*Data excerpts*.
^^^^^^^^^^^^^^^^
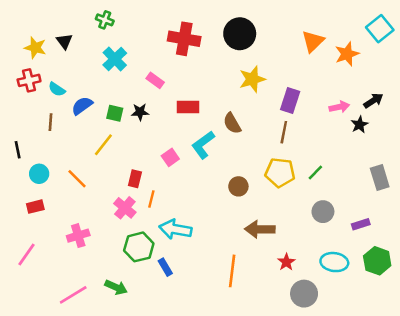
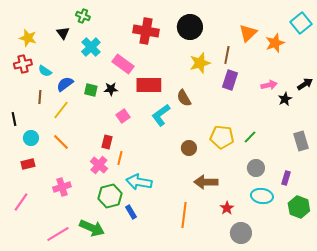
black triangle: (64, 41) -> (63, 33), moved
pink rectangle: (155, 80) -> (123, 64), size x1.5
black arrow: (373, 101) -> (305, 84), moved
red rectangle: (188, 107) -> (149, 85), size x1.4
brown line: (284, 132) -> (227, 55), moved
yellow line: (103, 145) -> (61, 110), moved
pink square: (170, 157) -> (123, 116), moved
purple rectangle: (361, 224) -> (286, 178), turned -56
cyan ellipse: (334, 262) -> (262, 196), moved
green arrow: (116, 287) -> (92, 228), size x1.4

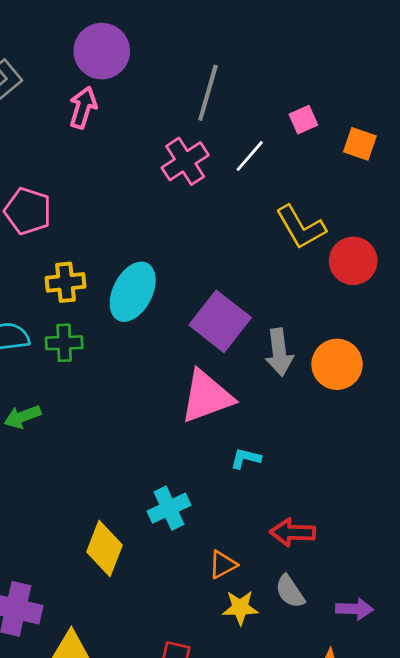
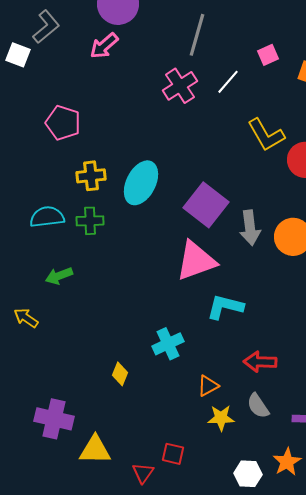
pink arrow: (83, 108) -> (104, 46), turned -148
cyan L-shape: (246, 458) -> (225, 307), size x1.6
yellow diamond: (104, 548) -> (120, 374), size x0.6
^^^^^^^^^^^^^^^^
*Your assignment*. Only the lines from the one containing "cyan ellipse: (334, 262) -> (262, 196), moved" through the final line of the data should be given again, exactly and without pictures.

*Solution to the exercise*.
cyan ellipse: (334, 262) -> (262, 196), moved
green arrow: (116, 287) -> (92, 228), size x1.4

pink arrow: (83, 108) -> (104, 46), turned -148
cyan L-shape: (246, 458) -> (225, 307), size x1.6
yellow diamond: (104, 548) -> (120, 374), size x0.6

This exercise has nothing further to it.